• _Task instructions_:
Return the entries below in their exact form, leaving the pictures out.
Segment Start: Extracted data
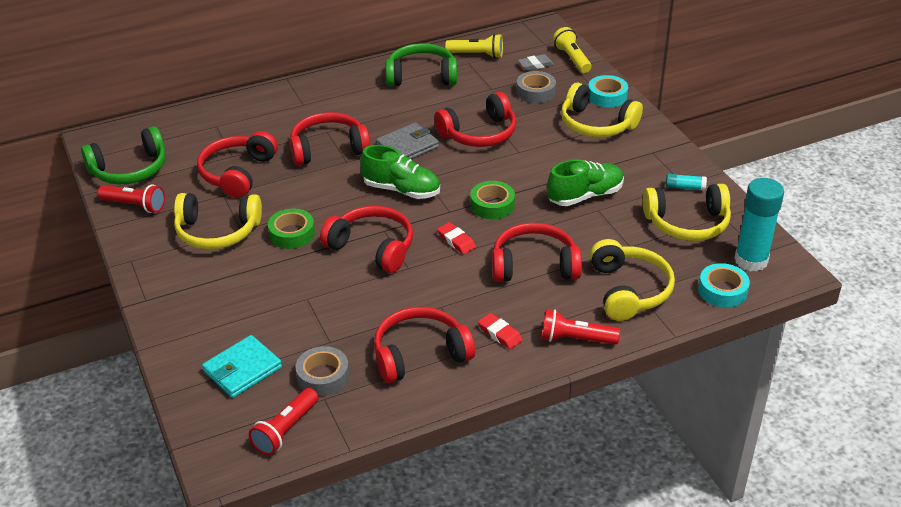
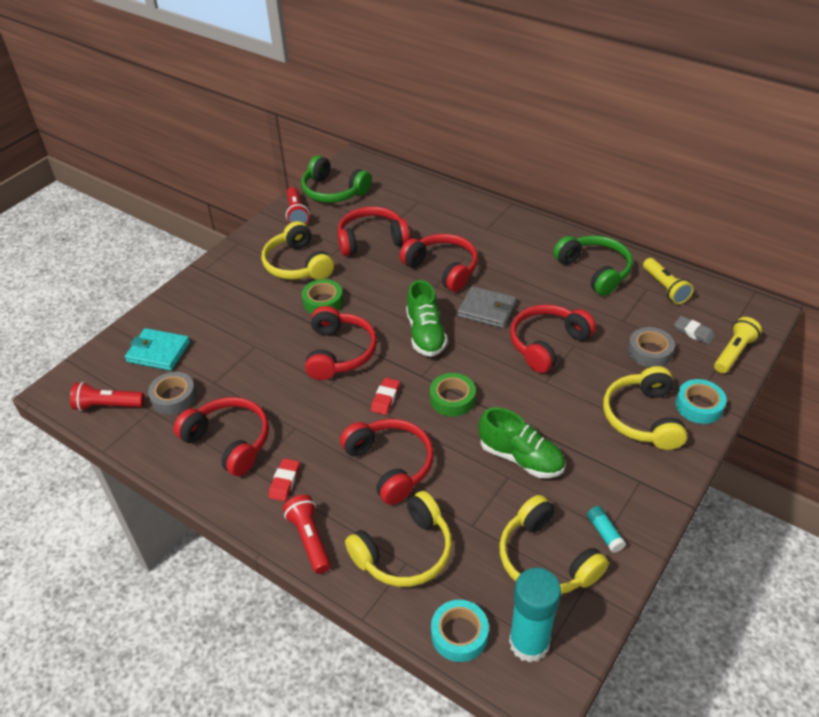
camera: 60 degrees right, 5 degrees up
(479, 133) = (547, 344): red headphones -> red headphones turned 105 degrees clockwise

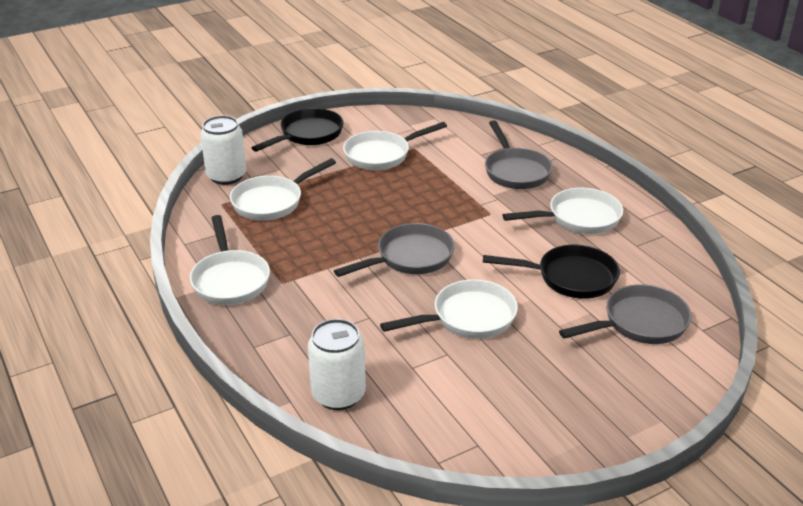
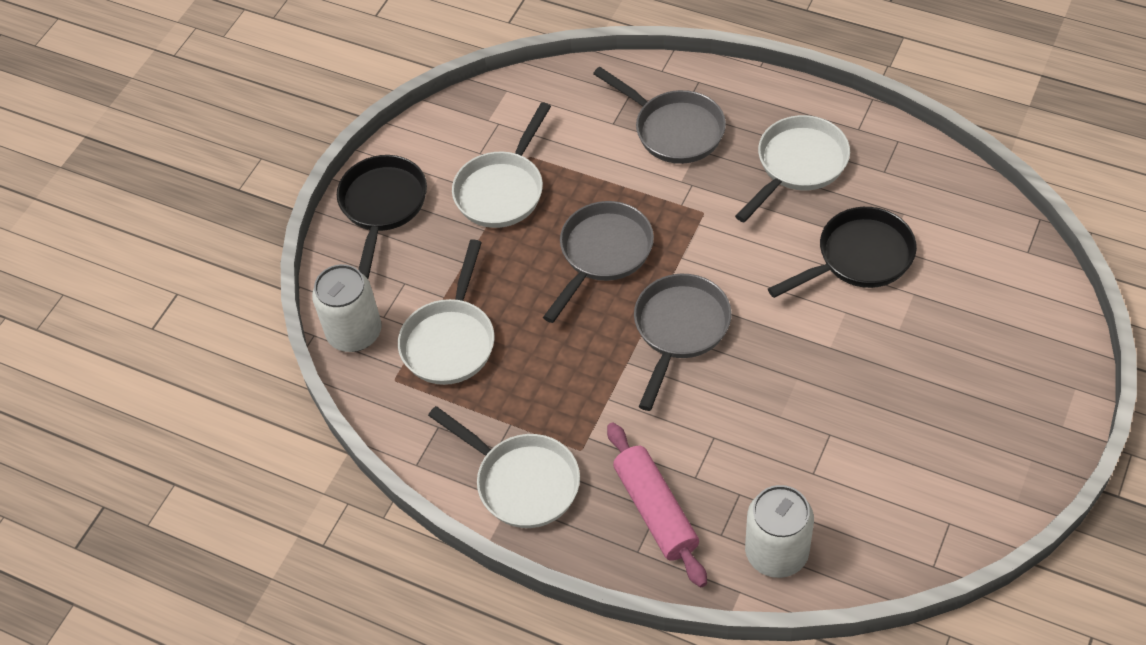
camera: 30 degrees left, 20 degrees up
(289, 333) = (655, 510): none -> pink rolling pin
(468, 318) = (808, 375): white pan -> none
(639, 323) = (968, 279): grey pan -> grey pan (602, 254)

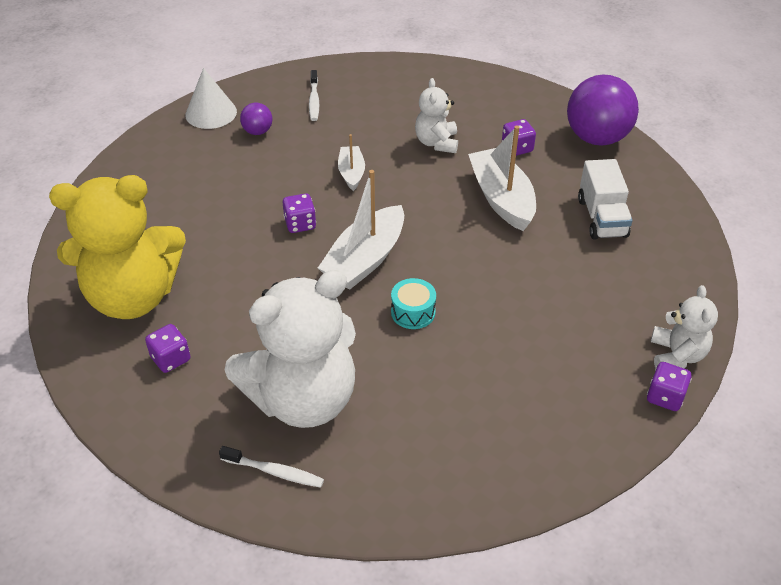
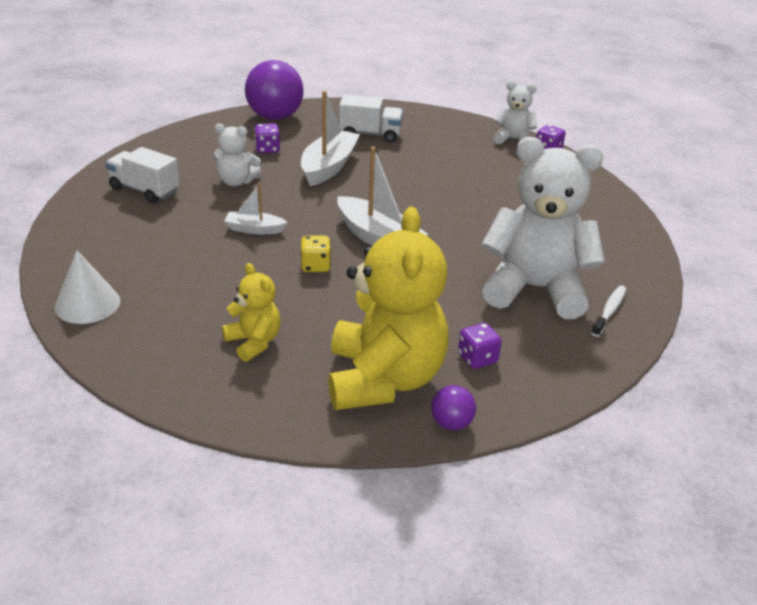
camera: 80 degrees left, 10 degrees down
(175, 209) = (254, 342): none -> yellow teddy bear
(257, 131) = (148, 275): purple ball -> purple ball (451, 423)
(300, 224) = (315, 266): purple dice -> yellow dice
(303, 399) = (535, 289): white teddy bear -> white teddy bear turned 60 degrees counterclockwise
(314, 100) = (118, 235): white toothbrush -> none
(394, 94) = (144, 190): none -> white truck
(413, 312) = (449, 226): turquoise drum -> none
(501, 198) = (328, 167): white boat -> white boat turned 120 degrees clockwise

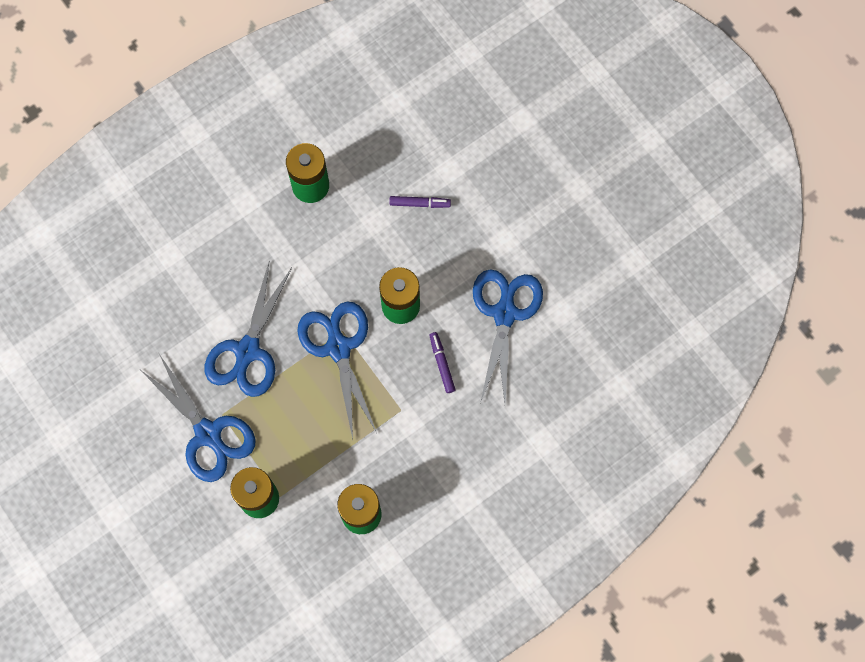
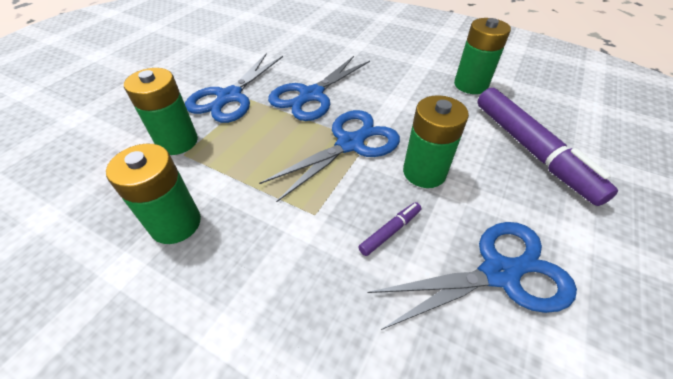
camera: 65 degrees right, 25 degrees down
(247, 351) = (311, 95): blue scissors -> blue scissors turned 45 degrees counterclockwise
(419, 203) = (531, 150): purple marker -> purple marker, size x2.40

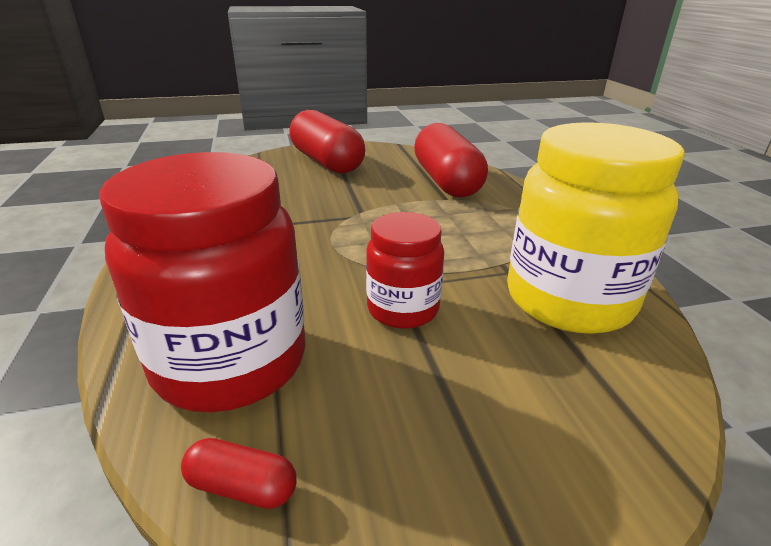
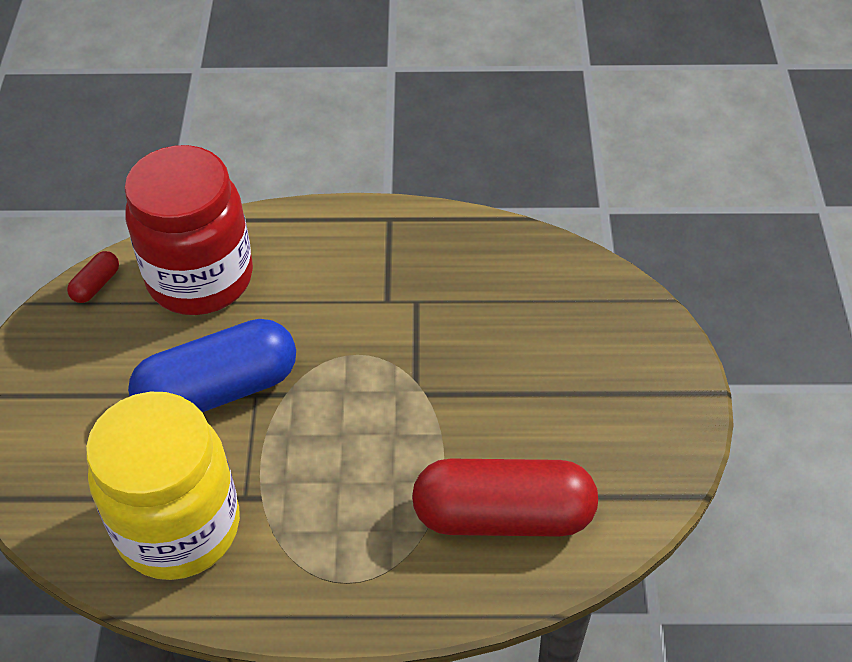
camera: 105 degrees right, 20 degrees up
(326, 162) = (613, 378): red capsule -> none
(403, 309) = (218, 390): red jar -> blue capsule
Segment End: Extracted data
• _Response to the exercise_:
camera: 60 degrees right, 5 degrees up
(479, 133) = (547, 344): red headphones -> red headphones turned 105 degrees clockwise

camera: 30 degrees left, 20 degrees up
(289, 333) = (655, 510): none -> pink rolling pin
(468, 318) = (808, 375): white pan -> none
(639, 323) = (968, 279): grey pan -> grey pan (602, 254)

camera: 80 degrees left, 10 degrees down
(175, 209) = (254, 342): none -> yellow teddy bear
(257, 131) = (148, 275): purple ball -> purple ball (451, 423)
(300, 224) = (315, 266): purple dice -> yellow dice
(303, 399) = (535, 289): white teddy bear -> white teddy bear turned 60 degrees counterclockwise
(314, 100) = (118, 235): white toothbrush -> none
(394, 94) = (144, 190): none -> white truck
(413, 312) = (449, 226): turquoise drum -> none
(501, 198) = (328, 167): white boat -> white boat turned 120 degrees clockwise

camera: 65 degrees right, 25 degrees down
(247, 351) = (311, 95): blue scissors -> blue scissors turned 45 degrees counterclockwise
(419, 203) = (531, 150): purple marker -> purple marker, size x2.40

camera: 105 degrees right, 20 degrees up
(326, 162) = (613, 378): red capsule -> none
(403, 309) = (218, 390): red jar -> blue capsule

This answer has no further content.